**Task details:**
Using the records that follow, copy every line containing the word "yellow".

(Task inputs)

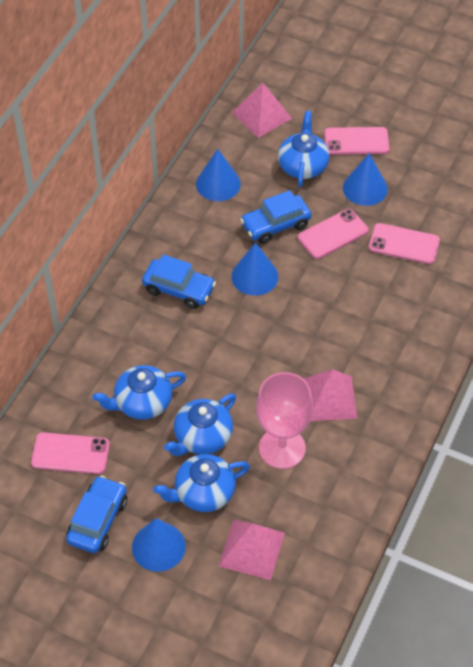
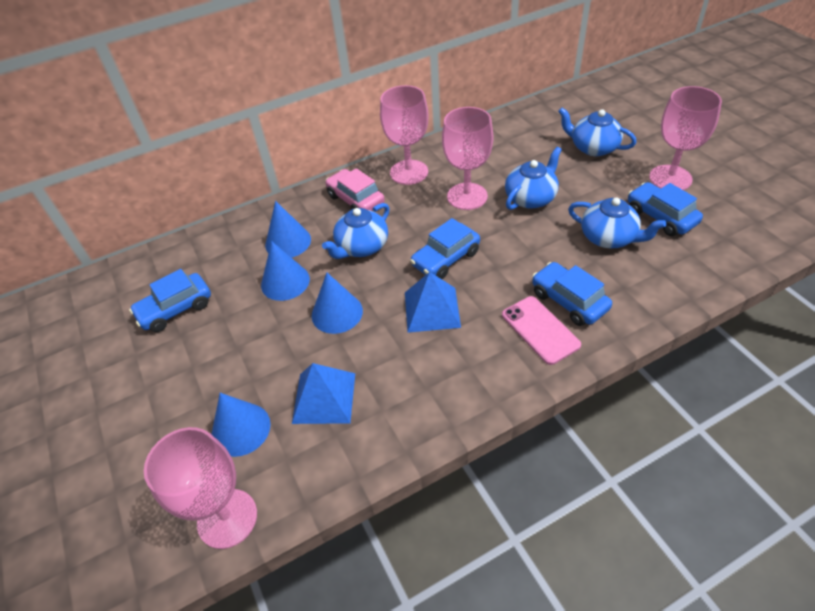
blue car: 3 -> 4
blue pyramid: 0 -> 2
pink car: 0 -> 1
pink goblet: 1 -> 4
pink phone: 4 -> 1
pink pyramid: 3 -> 0

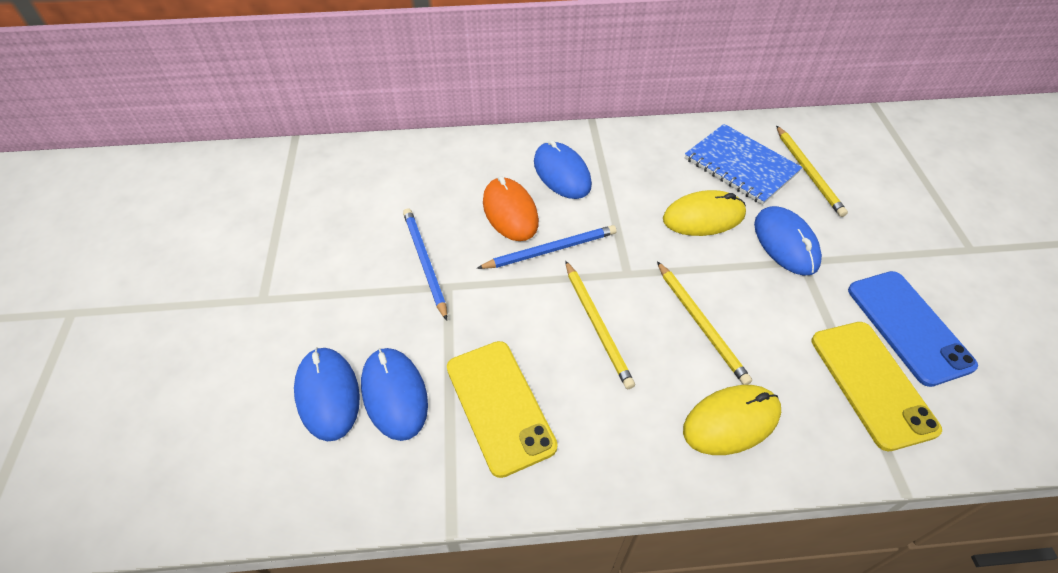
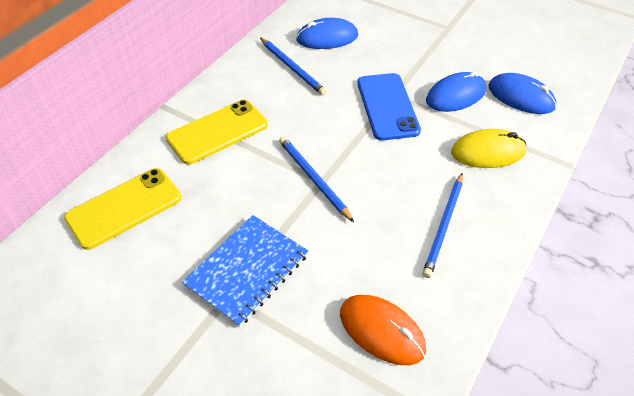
blue mouse: 4 -> 3
blue pencil: 2 -> 3
yellow mouse: 2 -> 1
yellow pencil: 3 -> 0

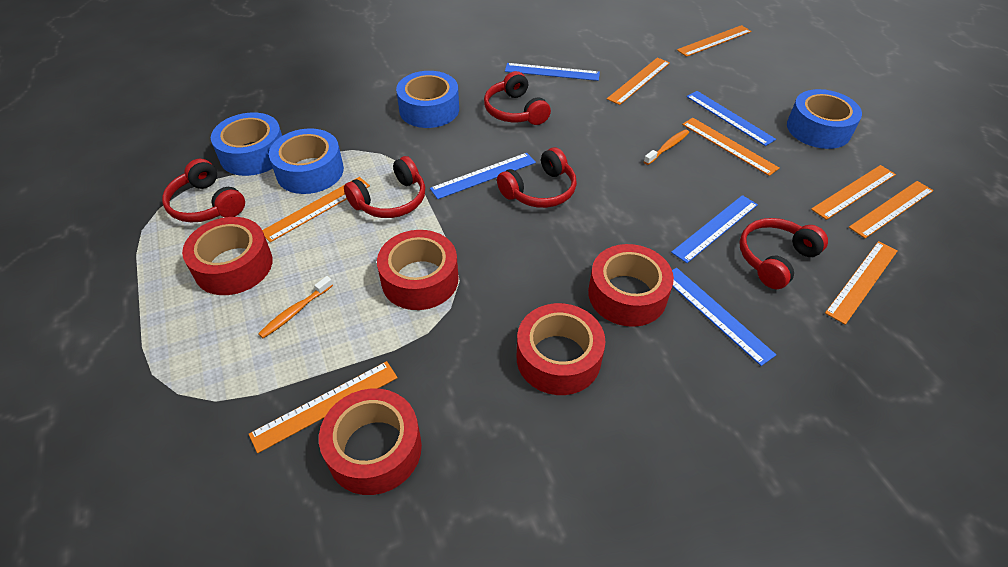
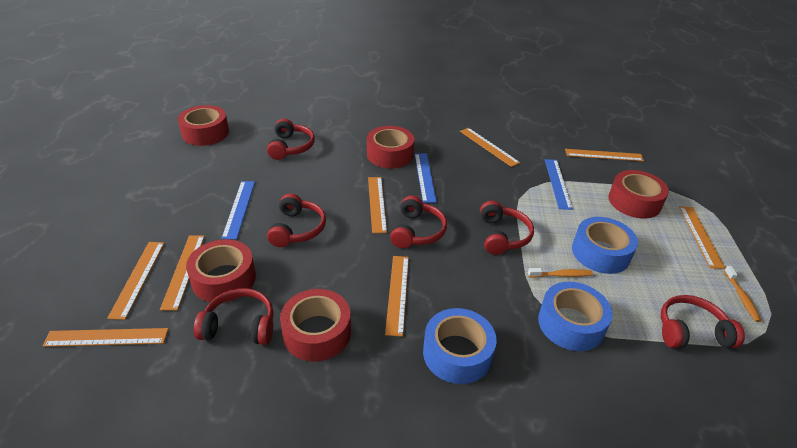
blue ruler: 5 -> 3
blue tape: 4 -> 3
red headphones: 5 -> 6

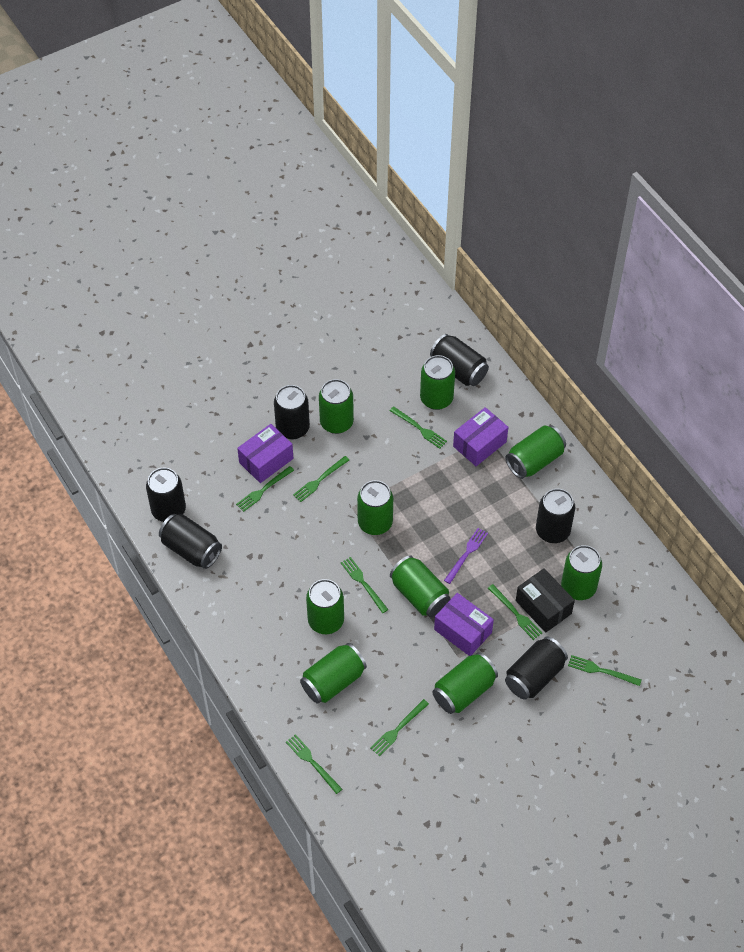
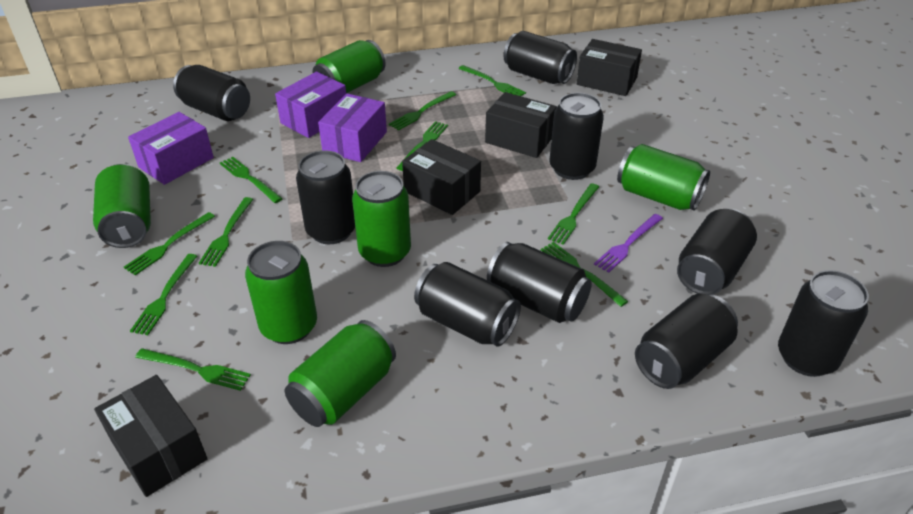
black box: 1 -> 4
black can: 6 -> 9
green can: 9 -> 6
green fork: 8 -> 10

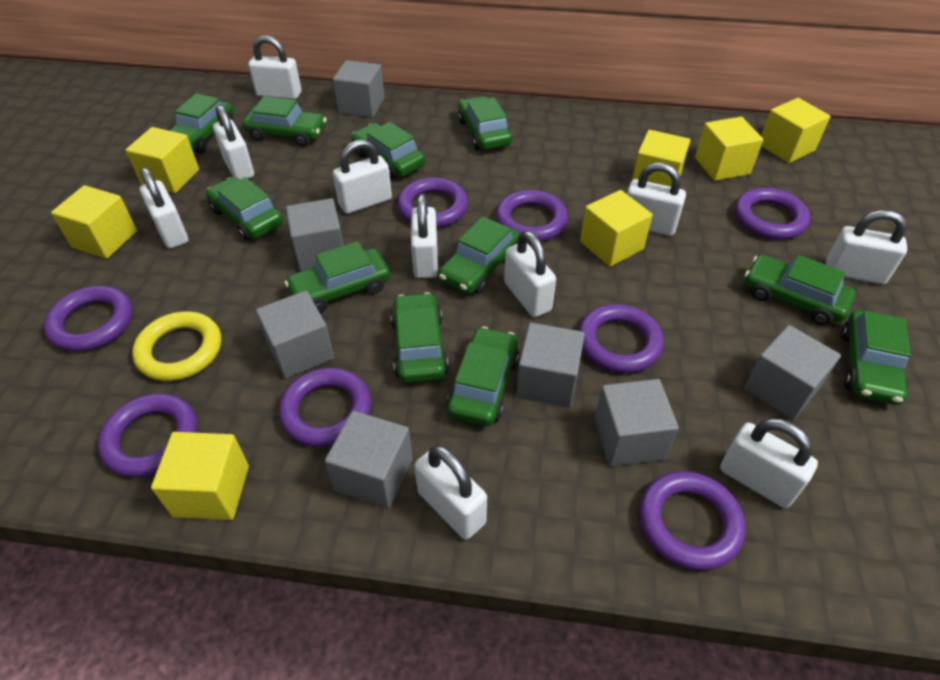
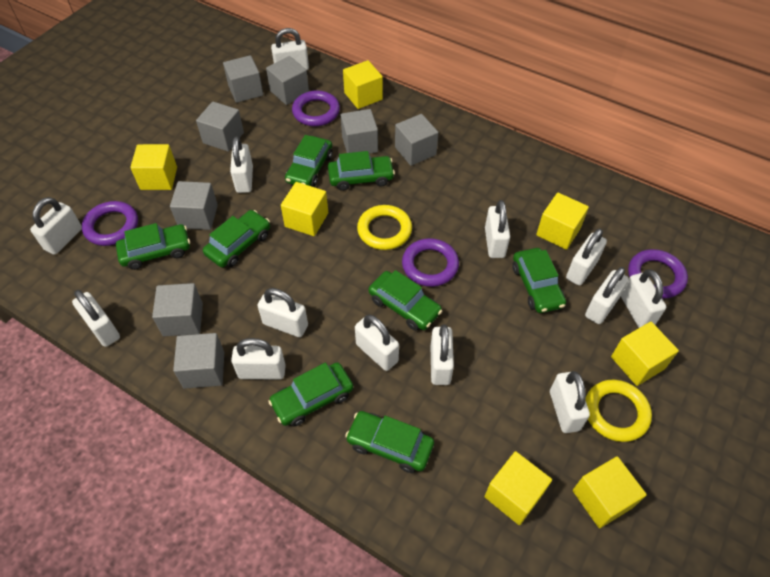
green car: 11 -> 8
grey cube: 7 -> 8
purple ring: 8 -> 4
white padlock: 10 -> 13
yellow ring: 1 -> 2

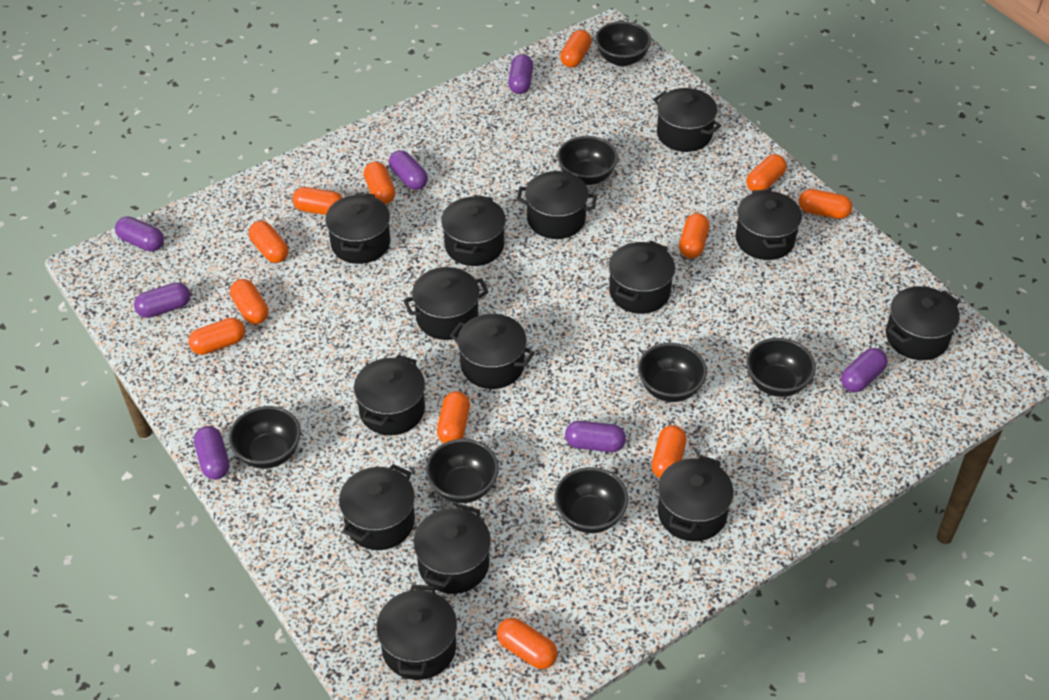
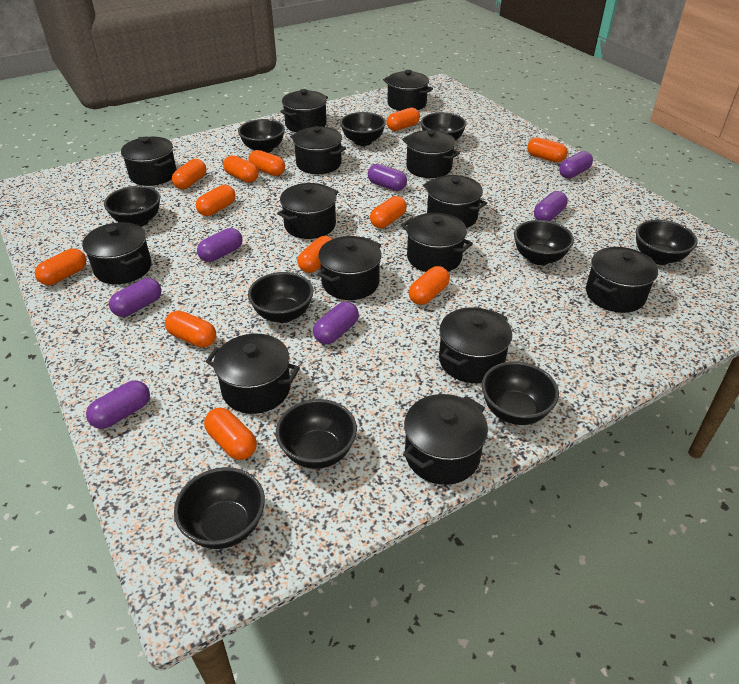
black bowl: 7 -> 10

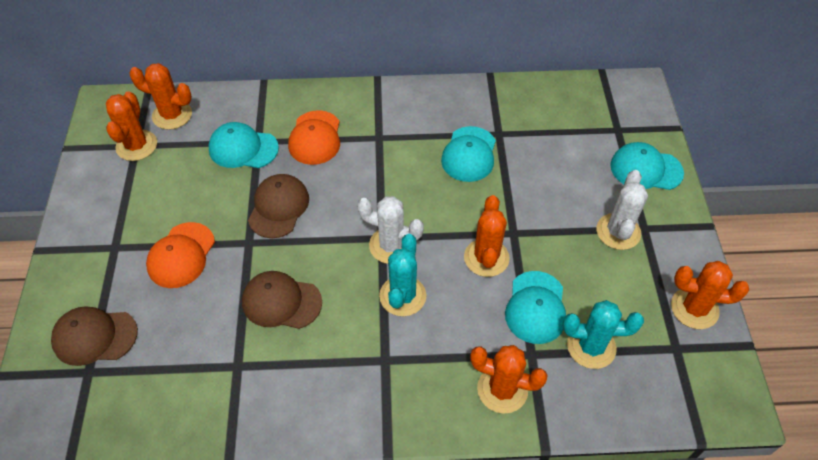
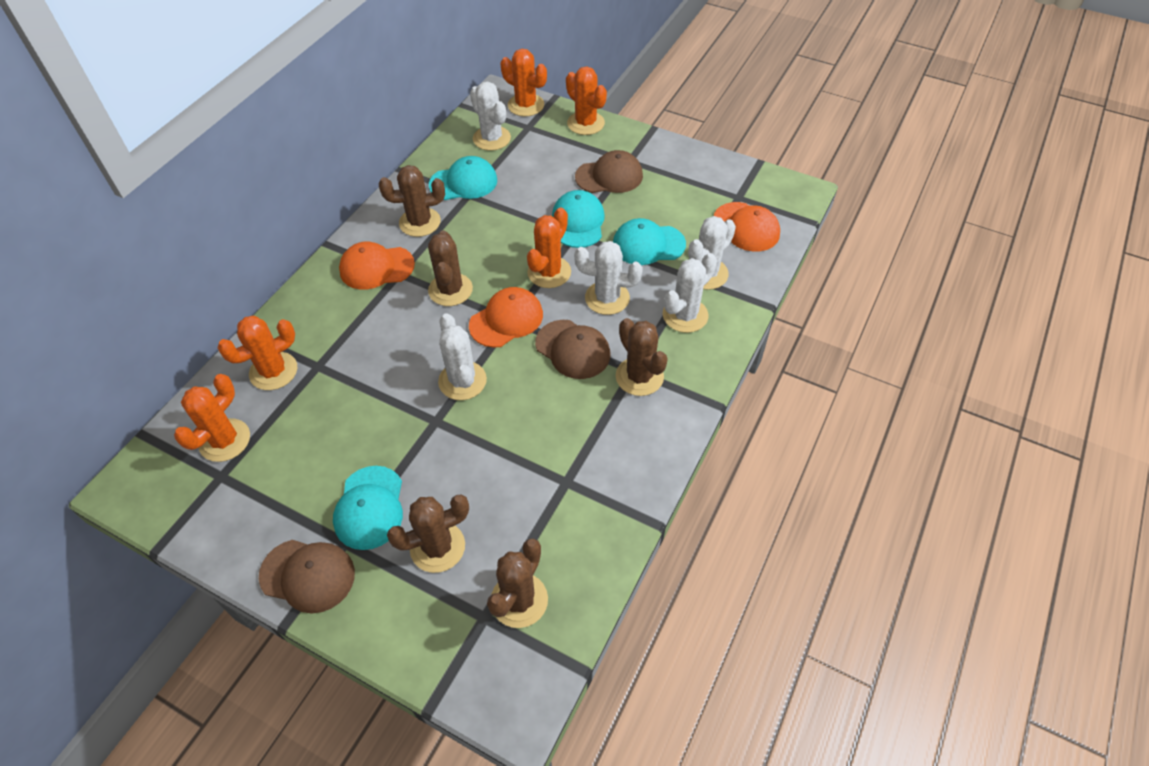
brown cactus: 0 -> 5
orange cap: 2 -> 3
turquoise cactus: 2 -> 0
white cactus: 2 -> 5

(End Task inputs)

**Output for this exercise:**
yellow mouse: 2 -> 1
yellow pencil: 3 -> 0
yellow ring: 1 -> 2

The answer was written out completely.